> **Directions for this task**: The copy should hold exactly the lines below from the one that contains "black brick A1:A2" through the one that contains "none -> blue round brick C4 level 2" and nothing else, so no pictures.

Raw data section start

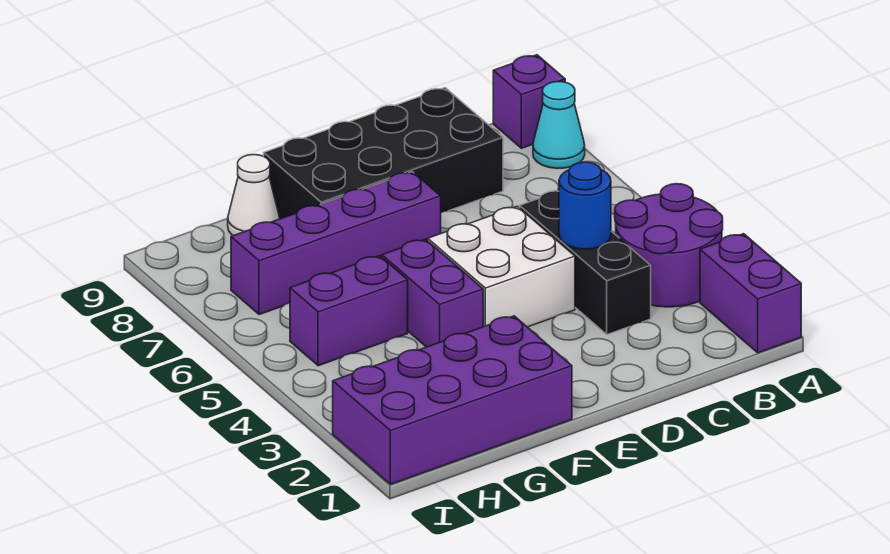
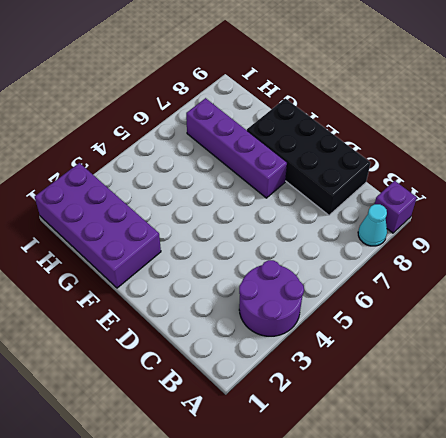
none -> purple brick A1:A2 level 1
none -> black brick C3:C5 level 1
none -> white brick D4:E5 level 1

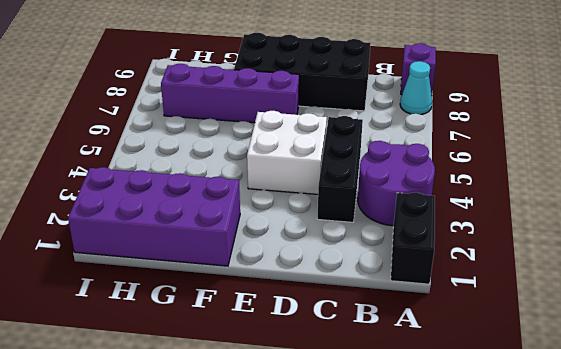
black brick A1:A2 level 1 -> purple brick A1:A2 level 1
none -> purple brick F4:F5 level 1
none -> purple brick G5:H5 level 1
none -> white cone G9 level 1

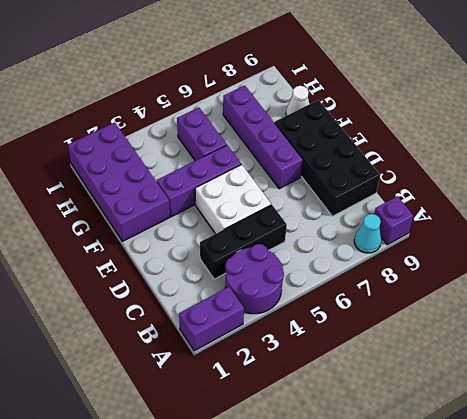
purple brick F3:F5 level 1 -> purple brick F4:F5 level 1
none -> blue round brick C4 level 2

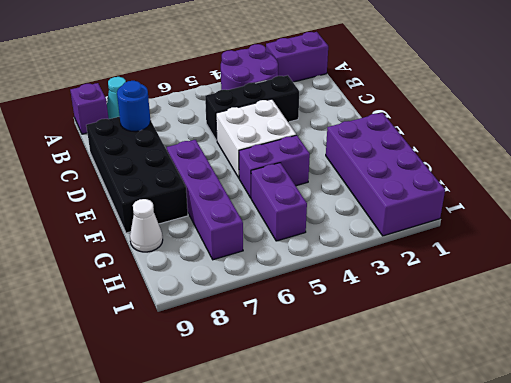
blue round brick C8 level 2 -> blue round brick C4 level 2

Raw data section end

> **Solution for this exercise**:
black brick A1:A2 level 1 -> purple brick A1:A2 level 1
none -> purple brick F4:F5 level 1
none -> purple brick G5:H5 level 1
none -> white cone G9 level 1

purple brick F3:F5 level 1 -> purple brick F4:F5 level 1
none -> blue round brick C4 level 2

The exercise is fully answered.